(WHAT IS EXPECTED) What lines in the entries below contain the word "BUSY"? Copy all of them.

(Change listing data)

• • •

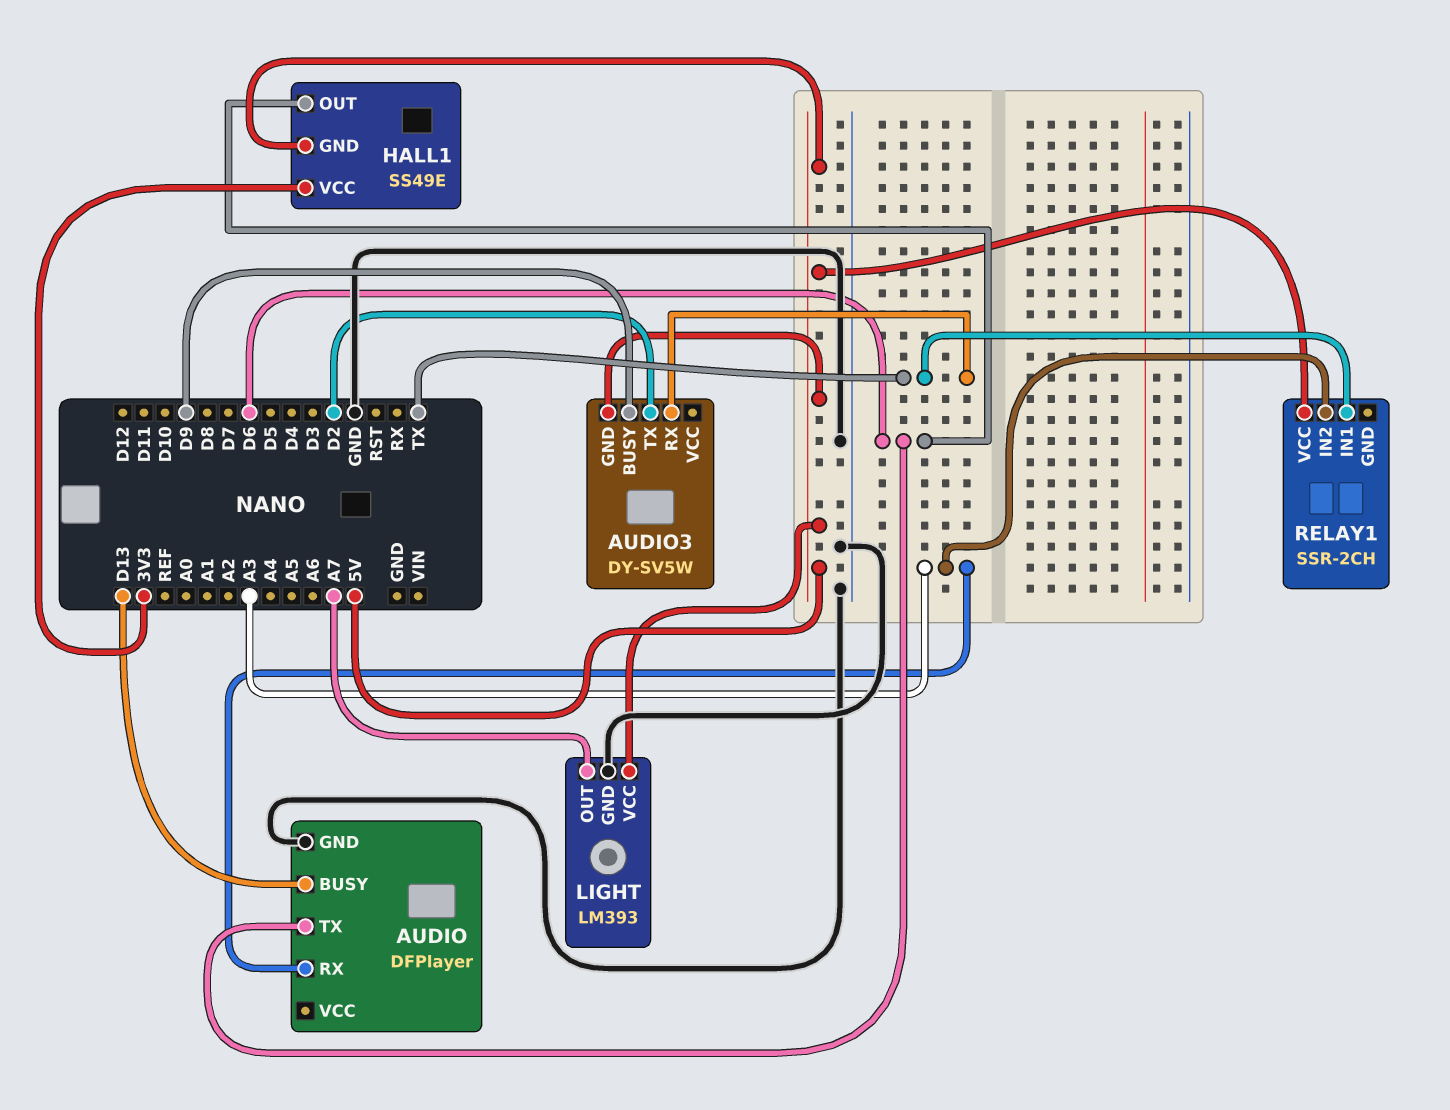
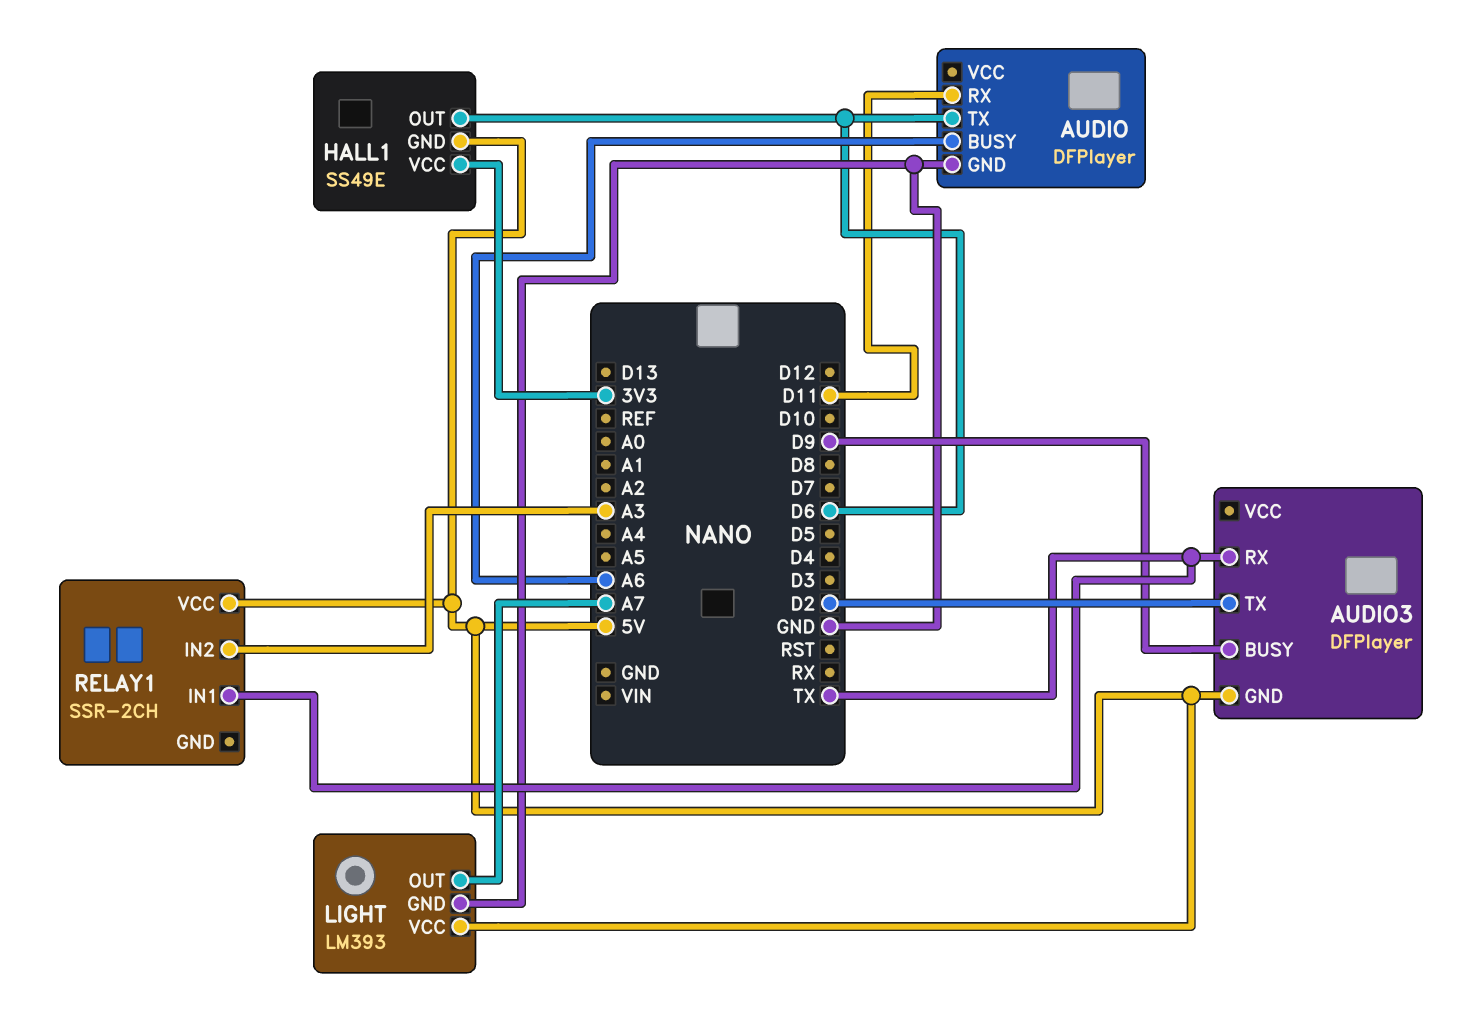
AUDIO pin BUSY: D13 -> A6
AUDIO pin RX: A3 -> D11
AUDIO3: DY-SV5W -> DFPlayer

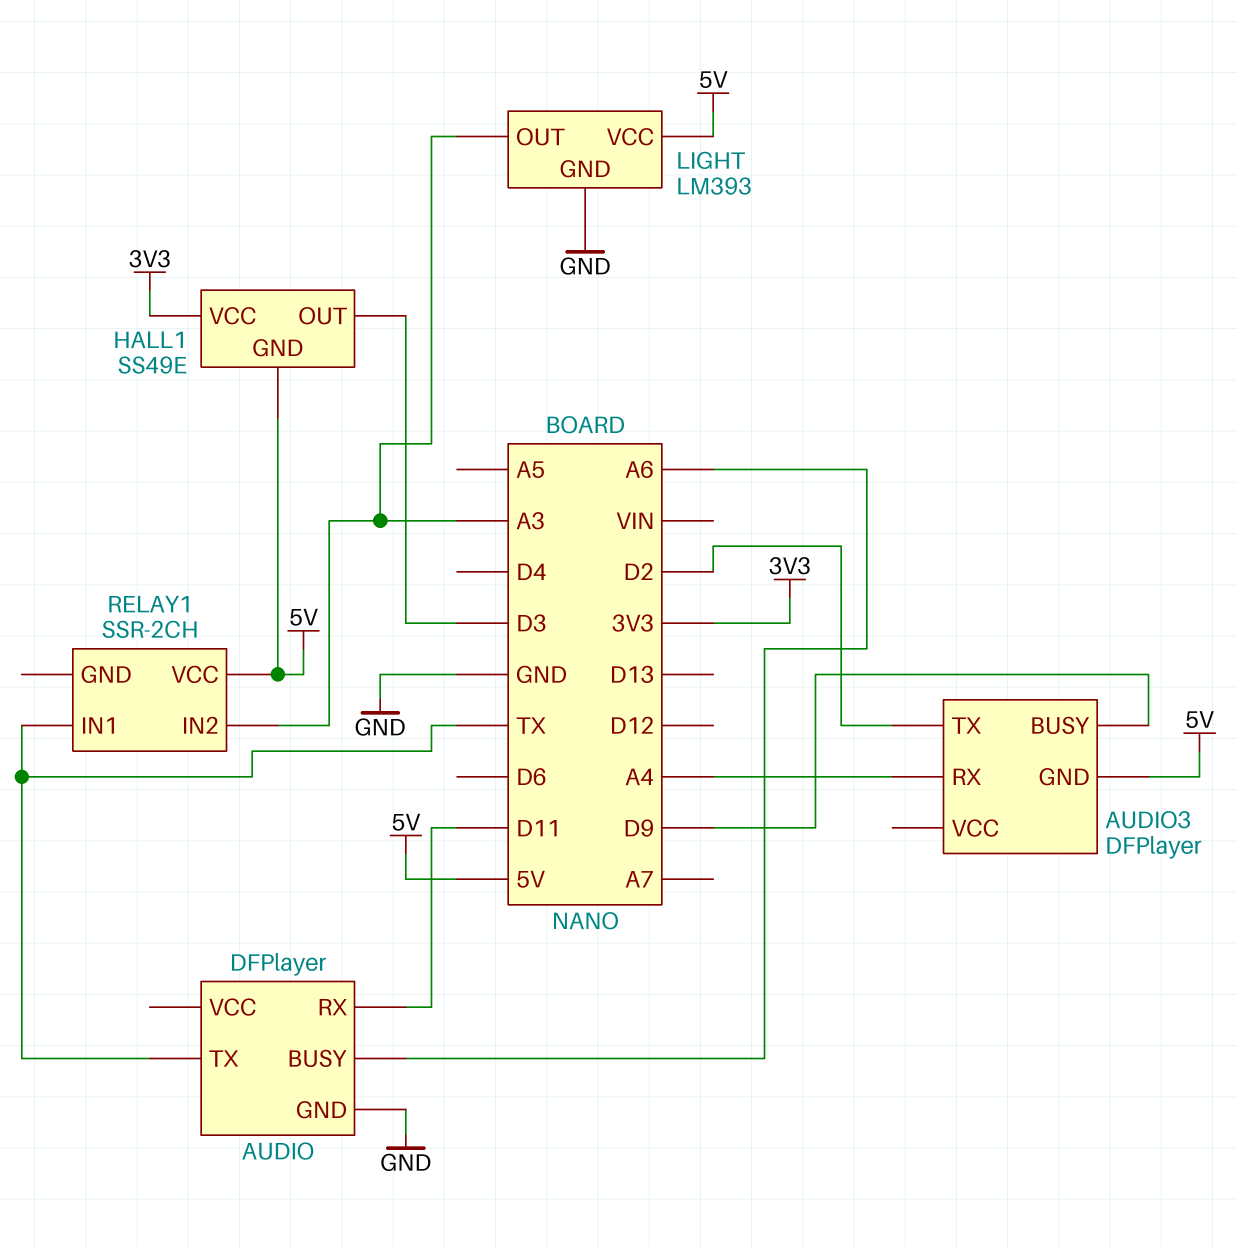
AUDIO pin TX: D6 -> TX
AUDIO3 pin RX: TX -> A4
HALL1 pin OUT: D6 -> D3
LIGHT pin OUT: A7 -> A3

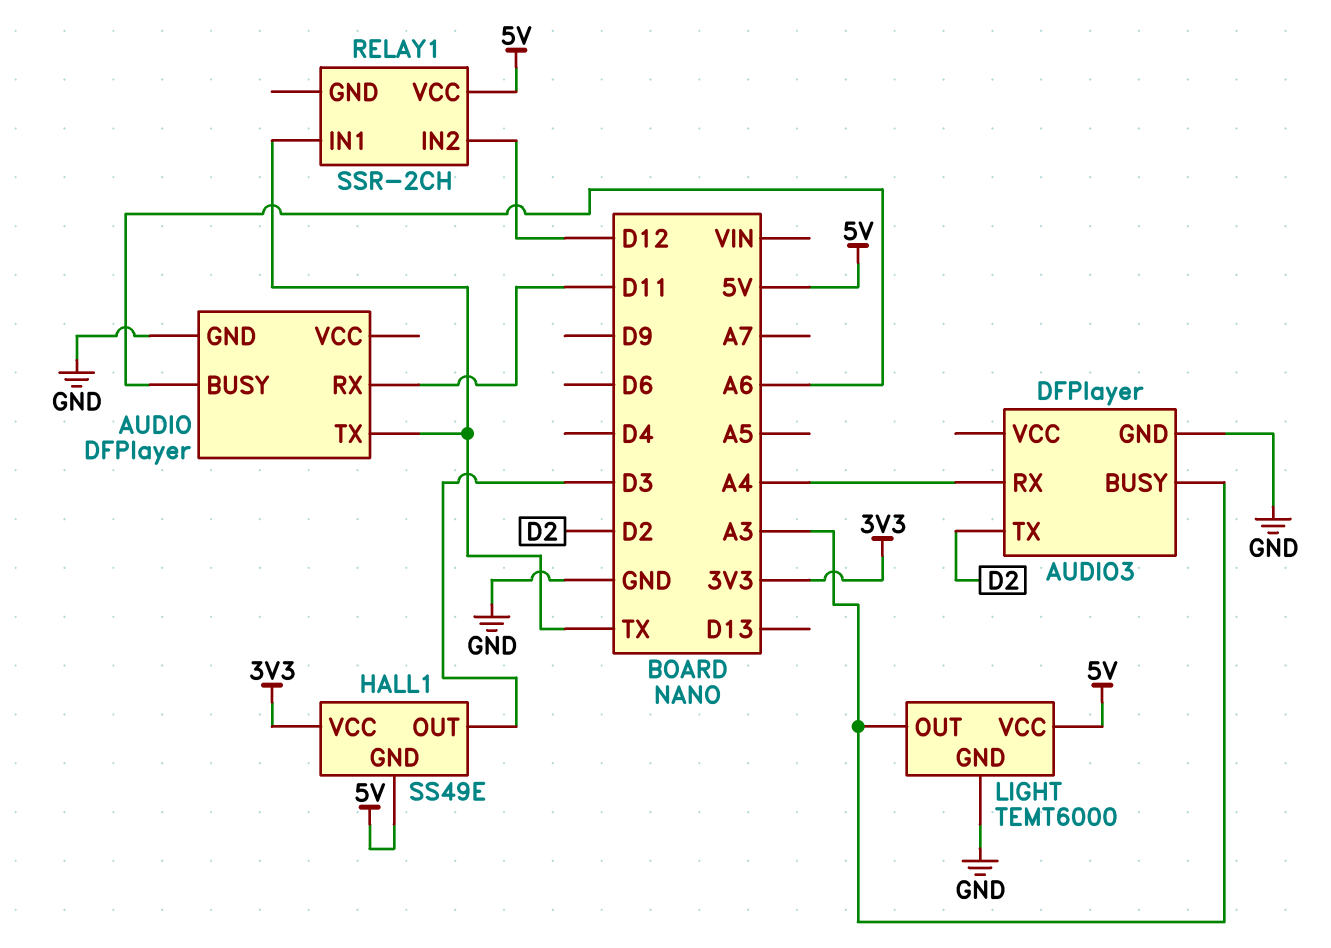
AUDIO3 pin BUSY: D9 -> A3
AUDIO3 pin GND: 5V -> GND
LIGHT: LM393 -> TEMT6000
RELAY1 pin IN2: A3 -> D12

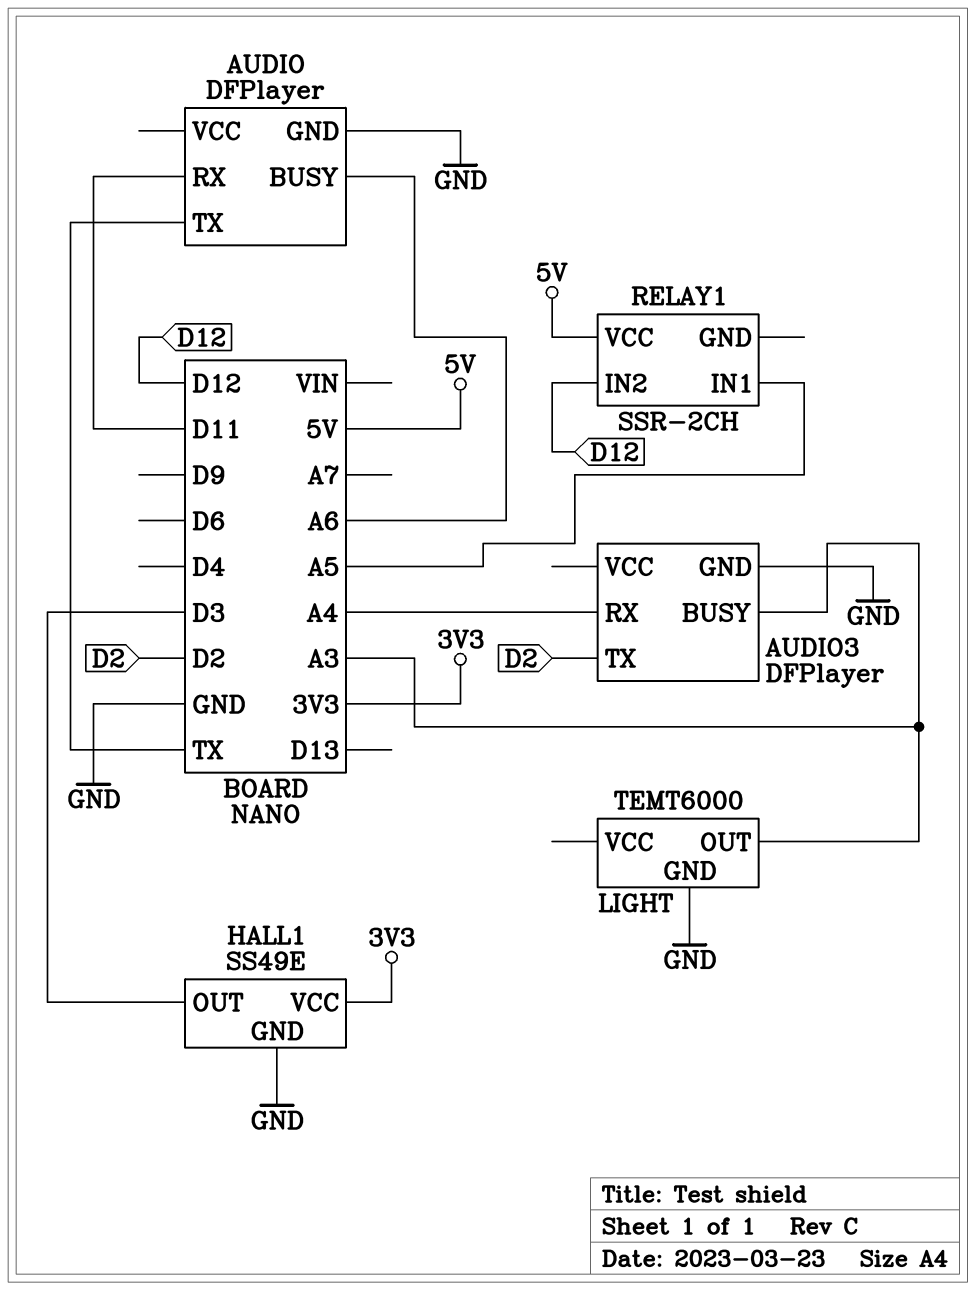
HALL1 pin GND: 5V -> GND
LIGHT pin VCC: 5V -> none
RELAY1 pin IN1: TX -> A5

• • •

(OUTPUT OF THE EXERCISE)
AUDIO pin BUSY: D13 -> A6
AUDIO3 pin BUSY: D9 -> A3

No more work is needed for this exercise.